▸ What this task involves:
Report each line of the entries that contains the word "turned", copied in full.

▸ Available data:
■ ■ ■ ■

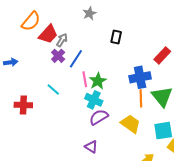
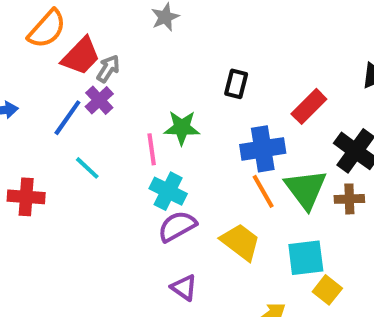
black rectangle: (116, 37) -> (236, 84), moved
blue line: (76, 59) -> (67, 118), moved
green star: (98, 81) -> (182, 128), moved, turned 30
orange line: (141, 98) -> (263, 191), turned -30
purple triangle: (91, 147) -> (184, 288), moved

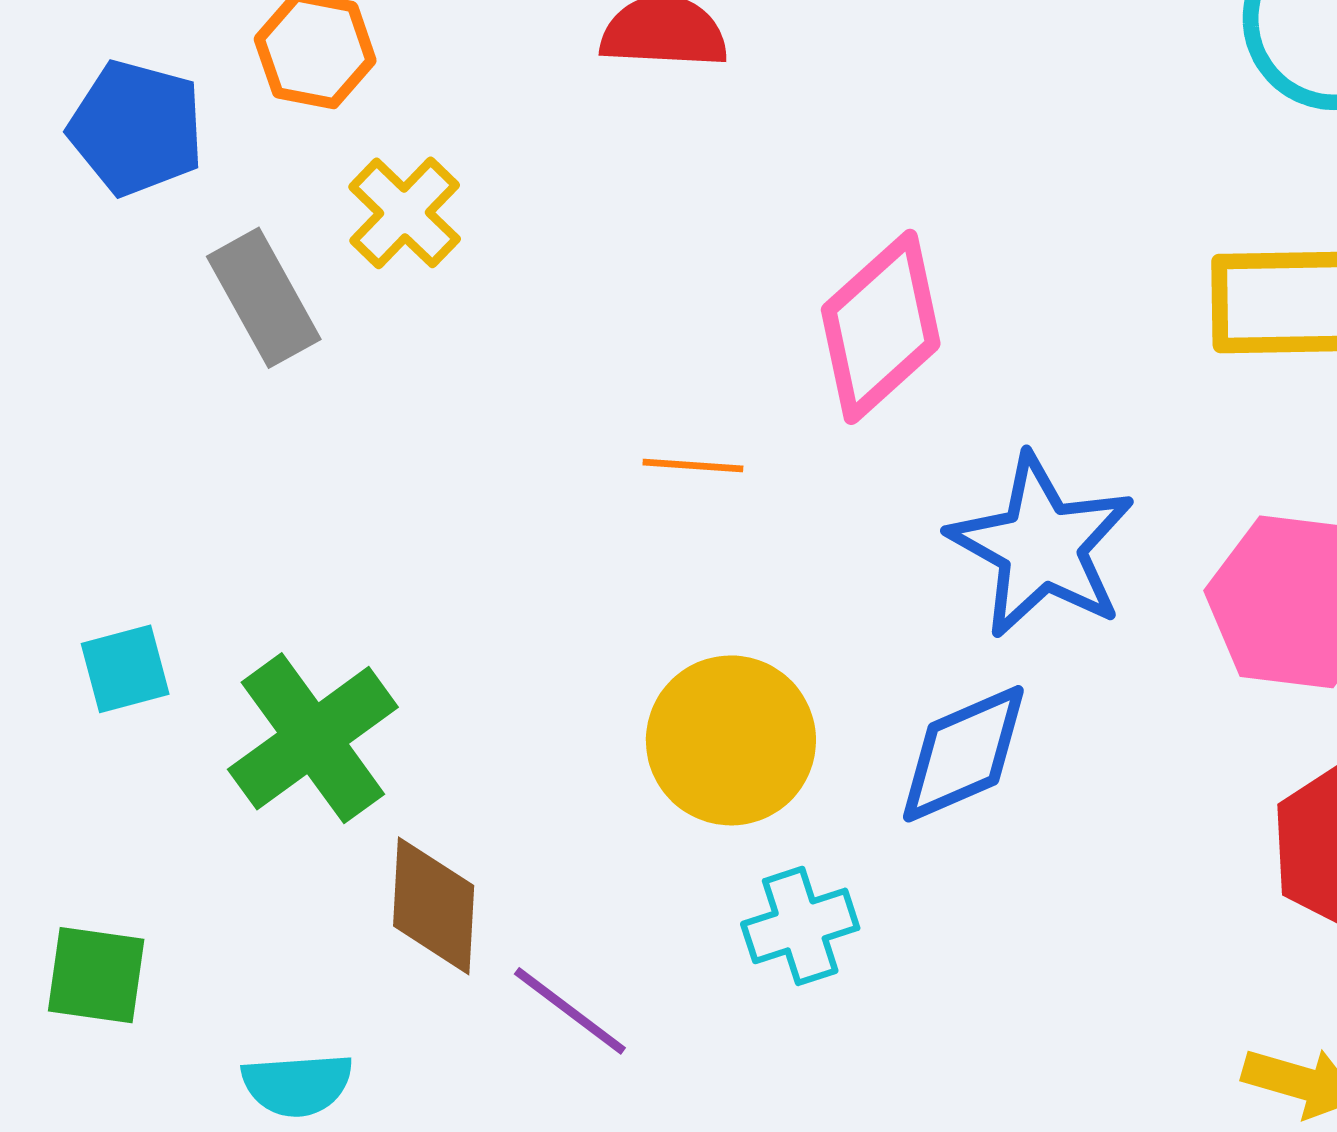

■ ■ ■ ■

▸ Final answer:
green star: (98, 81) -> (182, 128), moved, turned 30
orange line: (141, 98) -> (263, 191), turned -30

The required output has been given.